Spatial object tracking data
---

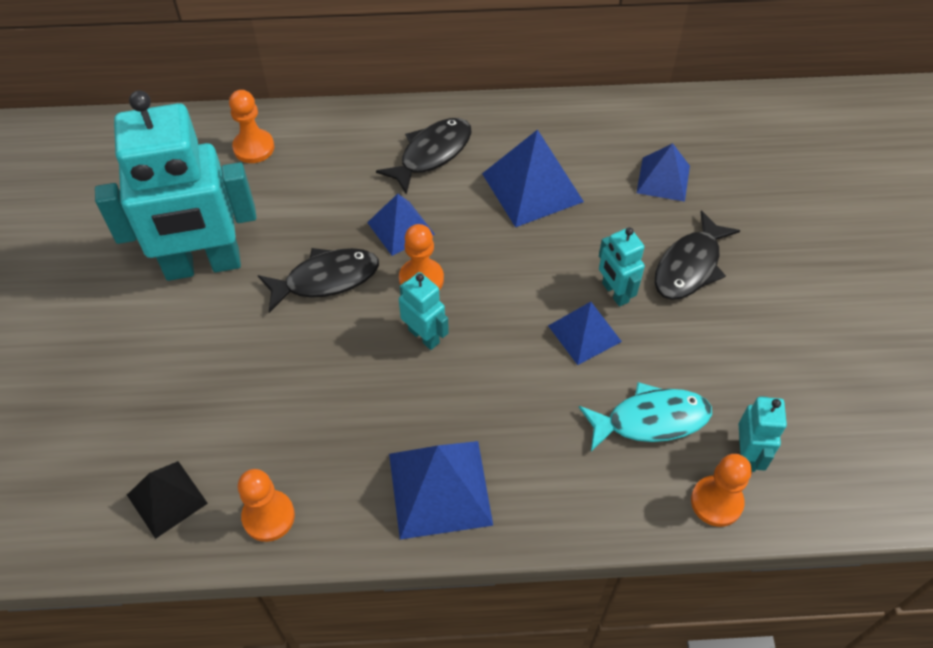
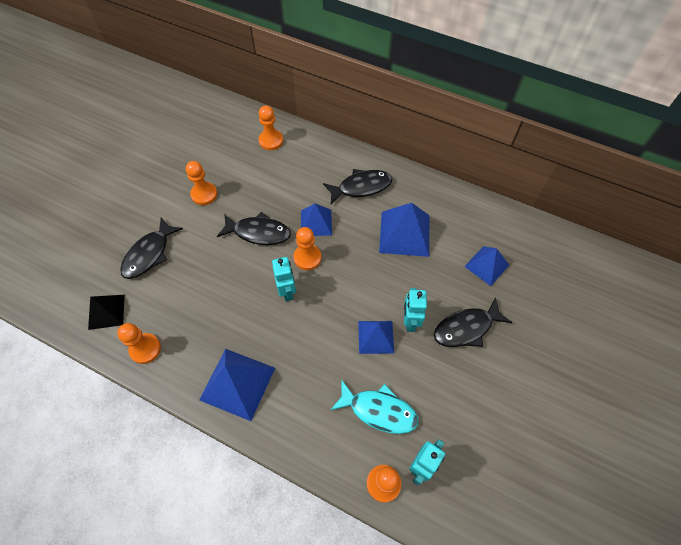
camera: 30 degrees right, 5 degrees up
(176, 387) = (149, 254): none -> black fish
(203, 265) = (204, 194): turquoise robot -> orange pawn

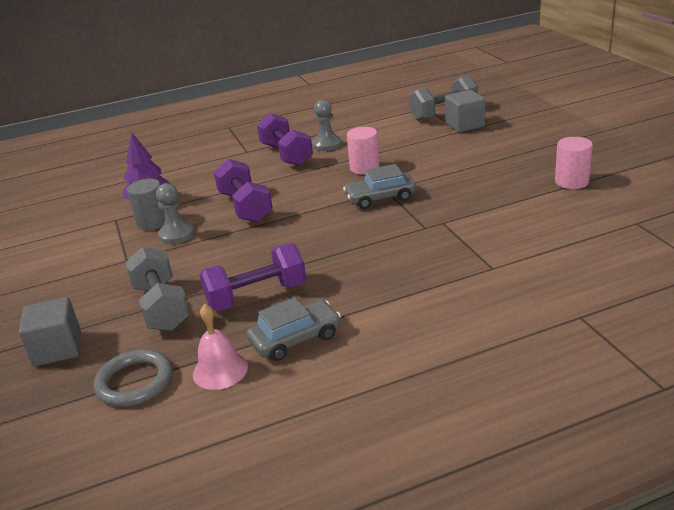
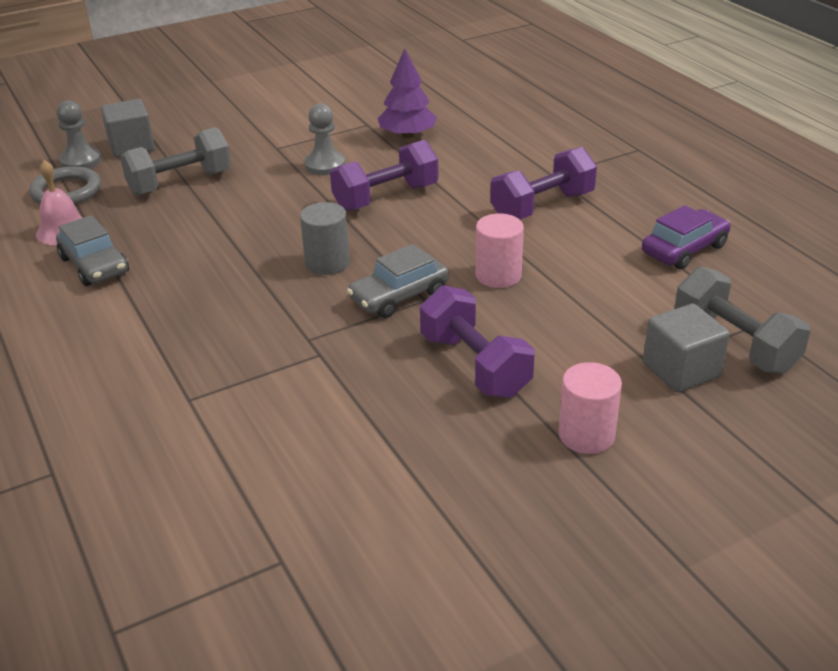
camera: 80 degrees right, 5 degrees up
(153, 222) = (356, 146): grey cylinder -> grey cylinder (327, 263)
(257, 296) = (181, 232): purple dumbbell -> purple dumbbell (475, 365)
(327, 144) = (580, 235): grey pawn -> grey pawn (81, 161)
(352, 120) = (684, 249): none -> purple car
(380, 198) = (399, 296): grey car -> grey car turned 105 degrees counterclockwise
(571, 181) = (440, 494): pink cylinder -> pink cylinder (586, 435)

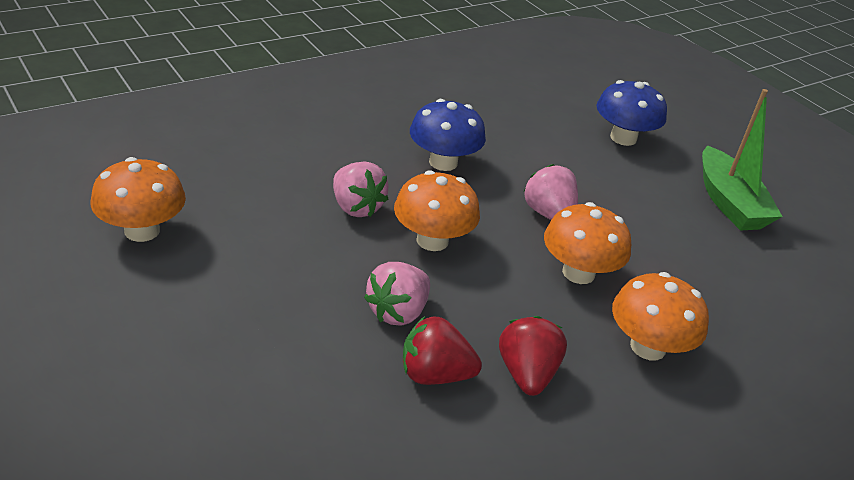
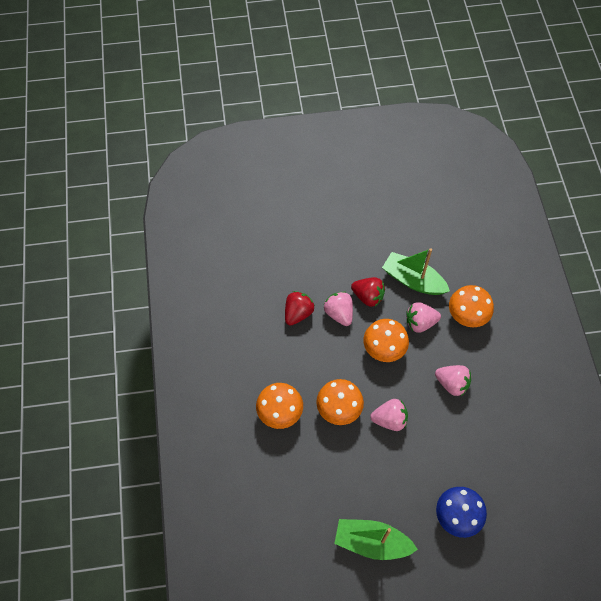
camera: 120 degrees right, 25 degrees up
(142, 230) = (424, 229): orange mushroom -> orange mushroom (467, 315)
(271, 228) = (413, 280): none -> green boat
(443, 162) = (452, 384): blue mushroom -> pink strawberry
(526, 374) = (285, 349): red strawberry -> red strawberry (368, 296)

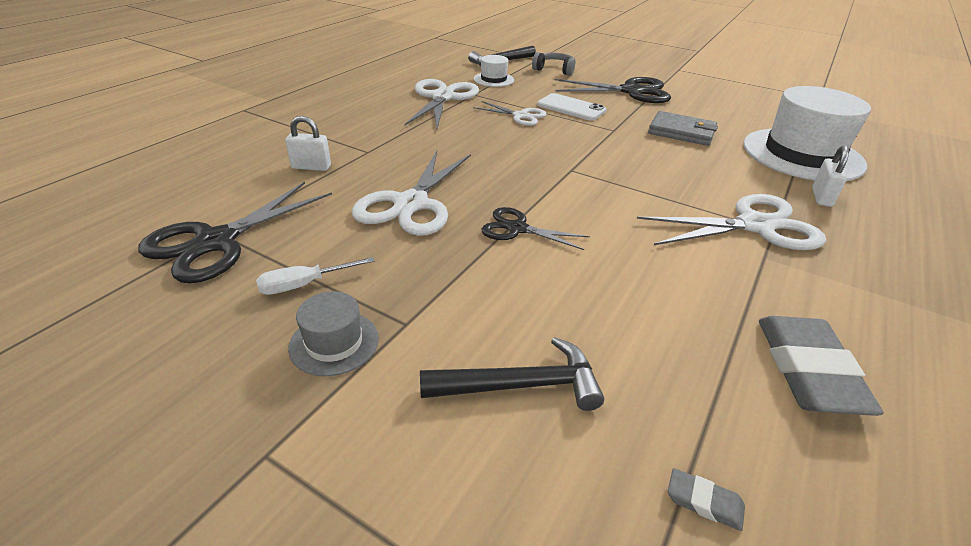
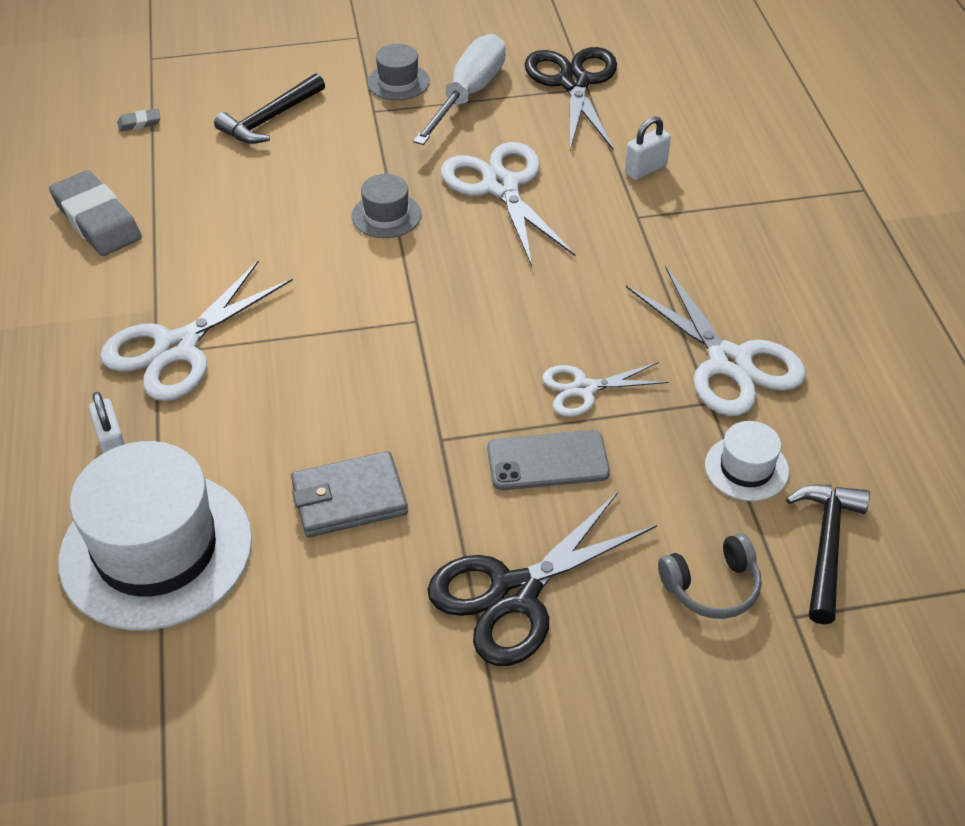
camera: 140 degrees right, 10 degrees up
(304, 285) = (468, 94): white screwdriver -> white screwdriver, size x1.95
(517, 228) = (386, 215): black scissors -> grey hat
(571, 108) = (548, 461): white phone -> grey phone

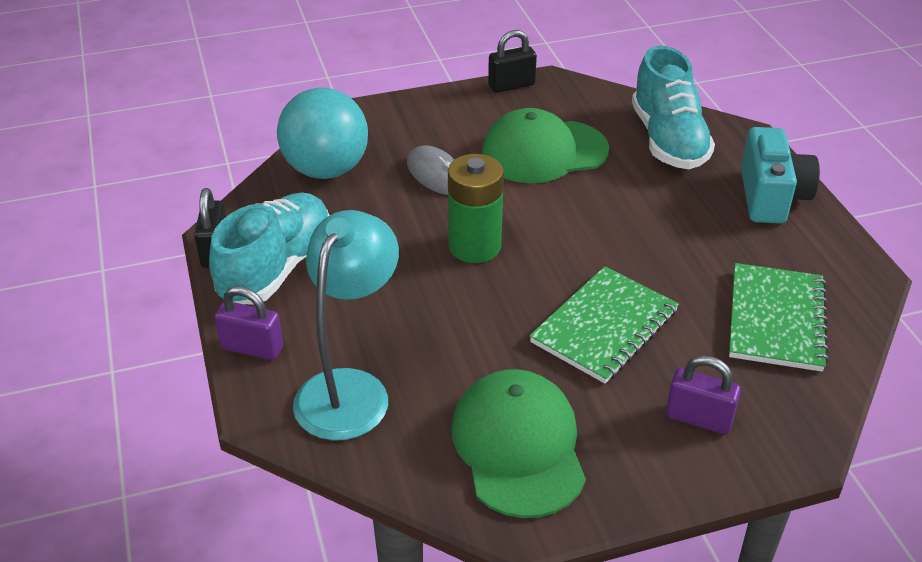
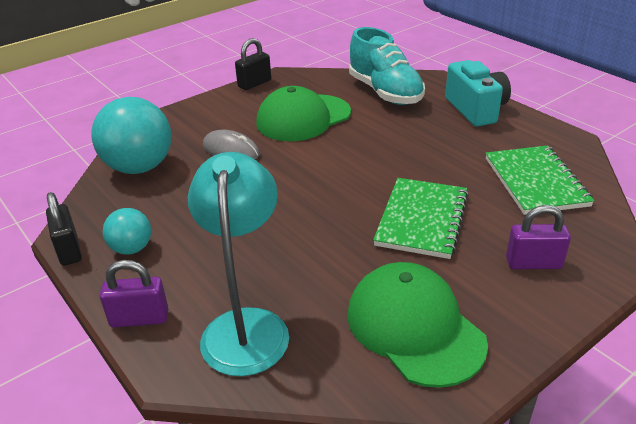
camera: 20 degrees left, 5 degrees down
(277, 268) = (132, 248): turquoise shoe -> turquoise ball
(474, 246) = (289, 190): green battery -> none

---

The records above are to be restated word for word, excluding all pictures.

* [Solution to the exercise]:
camera: 30 degrees right, 5 degrees up
(176, 387) = (149, 254): none -> black fish
(203, 265) = (204, 194): turquoise robot -> orange pawn

camera: 80 degrees right, 5 degrees up
(153, 222) = (356, 146): grey cylinder -> grey cylinder (327, 263)
(257, 296) = (181, 232): purple dumbbell -> purple dumbbell (475, 365)
(327, 144) = (580, 235): grey pawn -> grey pawn (81, 161)
(352, 120) = (684, 249): none -> purple car
(380, 198) = (399, 296): grey car -> grey car turned 105 degrees counterclockwise
(571, 181) = (440, 494): pink cylinder -> pink cylinder (586, 435)

camera: 120 degrees right, 25 degrees up
(142, 230) = (424, 229): orange mushroom -> orange mushroom (467, 315)
(271, 228) = (413, 280): none -> green boat
(443, 162) = (452, 384): blue mushroom -> pink strawberry
(526, 374) = (285, 349): red strawberry -> red strawberry (368, 296)

camera: 140 degrees right, 10 degrees up
(304, 285) = (468, 94): white screwdriver -> white screwdriver, size x1.95
(517, 228) = (386, 215): black scissors -> grey hat
(571, 108) = (548, 461): white phone -> grey phone

camera: 20 degrees left, 5 degrees down
(277, 268) = (132, 248): turquoise shoe -> turquoise ball
(474, 246) = (289, 190): green battery -> none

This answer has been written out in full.